◆ **TASK PROMPT**
Please copy out every line of the data word for word.

[SOURCE MATERIAL]

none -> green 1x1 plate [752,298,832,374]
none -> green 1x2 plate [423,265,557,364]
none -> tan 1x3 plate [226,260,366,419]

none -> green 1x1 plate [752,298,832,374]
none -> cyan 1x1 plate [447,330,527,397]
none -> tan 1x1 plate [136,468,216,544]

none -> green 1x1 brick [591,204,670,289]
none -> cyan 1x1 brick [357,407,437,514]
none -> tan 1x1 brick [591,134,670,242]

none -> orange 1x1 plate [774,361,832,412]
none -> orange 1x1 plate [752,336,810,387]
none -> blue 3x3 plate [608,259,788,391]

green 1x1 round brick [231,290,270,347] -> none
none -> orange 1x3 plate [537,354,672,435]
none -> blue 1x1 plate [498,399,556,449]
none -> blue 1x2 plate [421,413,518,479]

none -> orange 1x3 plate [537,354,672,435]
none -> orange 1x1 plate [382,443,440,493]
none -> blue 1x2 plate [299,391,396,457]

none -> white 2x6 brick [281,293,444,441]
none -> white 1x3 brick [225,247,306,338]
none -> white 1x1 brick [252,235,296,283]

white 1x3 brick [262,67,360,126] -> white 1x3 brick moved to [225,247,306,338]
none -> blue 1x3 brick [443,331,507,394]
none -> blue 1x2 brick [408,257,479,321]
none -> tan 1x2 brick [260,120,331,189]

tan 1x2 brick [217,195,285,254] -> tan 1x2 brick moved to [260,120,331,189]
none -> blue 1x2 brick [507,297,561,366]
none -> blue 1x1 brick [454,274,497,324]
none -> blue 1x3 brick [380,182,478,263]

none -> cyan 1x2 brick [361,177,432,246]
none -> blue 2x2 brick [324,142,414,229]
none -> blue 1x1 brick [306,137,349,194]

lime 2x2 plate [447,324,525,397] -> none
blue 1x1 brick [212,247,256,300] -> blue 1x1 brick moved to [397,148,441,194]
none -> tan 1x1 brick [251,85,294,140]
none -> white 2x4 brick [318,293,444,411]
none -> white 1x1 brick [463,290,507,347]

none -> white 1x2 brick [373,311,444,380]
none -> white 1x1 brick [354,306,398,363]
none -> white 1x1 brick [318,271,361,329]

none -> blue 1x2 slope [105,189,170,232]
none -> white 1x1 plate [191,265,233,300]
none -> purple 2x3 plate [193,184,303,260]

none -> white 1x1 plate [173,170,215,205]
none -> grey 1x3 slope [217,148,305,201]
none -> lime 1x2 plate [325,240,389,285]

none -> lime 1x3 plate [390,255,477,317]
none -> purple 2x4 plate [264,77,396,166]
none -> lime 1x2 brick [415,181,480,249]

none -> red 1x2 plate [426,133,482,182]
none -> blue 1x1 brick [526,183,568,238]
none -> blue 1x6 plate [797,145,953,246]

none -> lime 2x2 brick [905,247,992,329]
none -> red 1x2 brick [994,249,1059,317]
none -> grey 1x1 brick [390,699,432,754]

[/SOURCE MATERIAL]

◆ **ANSWER**
none -> green 1x1 plate [752,298,832,374]
none -> green 1x2 plate [423,265,557,364]
none -> tan 1x3 plate [226,260,366,419]

none -> green 1x1 plate [752,298,832,374]
none -> cyan 1x1 plate [447,330,527,397]
none -> tan 1x1 plate [136,468,216,544]

none -> green 1x1 brick [591,204,670,289]
none -> cyan 1x1 brick [357,407,437,514]
none -> tan 1x1 brick [591,134,670,242]

none -> orange 1x1 plate [774,361,832,412]
none -> orange 1x1 plate [752,336,810,387]
none -> blue 3x3 plate [608,259,788,391]

green 1x1 round brick [231,290,270,347] -> none
none -> orange 1x3 plate [537,354,672,435]
none -> blue 1x1 plate [498,399,556,449]
none -> blue 1x2 plate [421,413,518,479]

none -> orange 1x3 plate [537,354,672,435]
none -> orange 1x1 plate [382,443,440,493]
none -> blue 1x2 plate [299,391,396,457]

none -> white 2x6 brick [281,293,444,441]
none -> white 1x3 brick [225,247,306,338]
none -> white 1x1 brick [252,235,296,283]

white 1x3 brick [262,67,360,126] -> white 1x3 brick moved to [225,247,306,338]
none -> blue 1x3 brick [443,331,507,394]
none -> blue 1x2 brick [408,257,479,321]
none -> tan 1x2 brick [260,120,331,189]

tan 1x2 brick [217,195,285,254] -> tan 1x2 brick moved to [260,120,331,189]
none -> blue 1x2 brick [507,297,561,366]
none -> blue 1x1 brick [454,274,497,324]
none -> blue 1x3 brick [380,182,478,263]

none -> cyan 1x2 brick [361,177,432,246]
none -> blue 2x2 brick [324,142,414,229]
none -> blue 1x1 brick [306,137,349,194]

lime 2x2 plate [447,324,525,397] -> none
blue 1x1 brick [212,247,256,300] -> blue 1x1 brick moved to [397,148,441,194]
none -> tan 1x1 brick [251,85,294,140]
none -> white 2x4 brick [318,293,444,411]
none -> white 1x1 brick [463,290,507,347]

none -> white 1x2 brick [373,311,444,380]
none -> white 1x1 brick [354,306,398,363]
none -> white 1x1 brick [318,271,361,329]

none -> blue 1x2 slope [105,189,170,232]
none -> white 1x1 plate [191,265,233,300]
none -> purple 2x3 plate [193,184,303,260]

none -> white 1x1 plate [173,170,215,205]
none -> grey 1x3 slope [217,148,305,201]
none -> lime 1x2 plate [325,240,389,285]

none -> lime 1x3 plate [390,255,477,317]
none -> purple 2x4 plate [264,77,396,166]
none -> lime 1x2 brick [415,181,480,249]

none -> red 1x2 plate [426,133,482,182]
none -> blue 1x1 brick [526,183,568,238]
none -> blue 1x6 plate [797,145,953,246]

none -> lime 2x2 brick [905,247,992,329]
none -> red 1x2 brick [994,249,1059,317]
none -> grey 1x1 brick [390,699,432,754]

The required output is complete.